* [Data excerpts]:
○ ○ ○ ○ ○

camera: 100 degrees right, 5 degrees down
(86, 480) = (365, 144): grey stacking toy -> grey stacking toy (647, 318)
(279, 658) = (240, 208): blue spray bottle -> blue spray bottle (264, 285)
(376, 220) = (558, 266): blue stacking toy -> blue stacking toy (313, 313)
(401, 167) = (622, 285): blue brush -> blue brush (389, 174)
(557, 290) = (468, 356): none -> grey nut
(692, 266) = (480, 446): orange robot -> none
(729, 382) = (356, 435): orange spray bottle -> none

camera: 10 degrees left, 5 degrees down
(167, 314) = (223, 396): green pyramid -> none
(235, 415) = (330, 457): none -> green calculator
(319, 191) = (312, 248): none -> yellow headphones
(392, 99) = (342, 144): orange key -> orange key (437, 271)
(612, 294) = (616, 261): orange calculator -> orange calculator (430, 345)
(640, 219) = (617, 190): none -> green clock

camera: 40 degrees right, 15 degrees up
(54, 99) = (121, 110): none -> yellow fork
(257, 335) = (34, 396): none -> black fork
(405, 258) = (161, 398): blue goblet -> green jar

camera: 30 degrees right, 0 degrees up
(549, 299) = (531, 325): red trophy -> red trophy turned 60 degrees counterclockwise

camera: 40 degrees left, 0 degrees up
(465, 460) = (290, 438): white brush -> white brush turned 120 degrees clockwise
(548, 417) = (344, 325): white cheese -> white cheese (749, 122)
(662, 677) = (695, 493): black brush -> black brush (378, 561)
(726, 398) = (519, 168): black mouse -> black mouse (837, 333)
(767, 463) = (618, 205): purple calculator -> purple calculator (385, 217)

○ ○ ○ ○ ○

* [YOUR OBJECTIVE]: Repeat the data word for word, starting at its first line and stopping after the line that contains "(692, 266) = (480, 446): orange robot -> none".

* [EXERCISE RESULT]:
camera: 100 degrees right, 5 degrees down
(86, 480) = (365, 144): grey stacking toy -> grey stacking toy (647, 318)
(279, 658) = (240, 208): blue spray bottle -> blue spray bottle (264, 285)
(376, 220) = (558, 266): blue stacking toy -> blue stacking toy (313, 313)
(401, 167) = (622, 285): blue brush -> blue brush (389, 174)
(557, 290) = (468, 356): none -> grey nut
(692, 266) = (480, 446): orange robot -> none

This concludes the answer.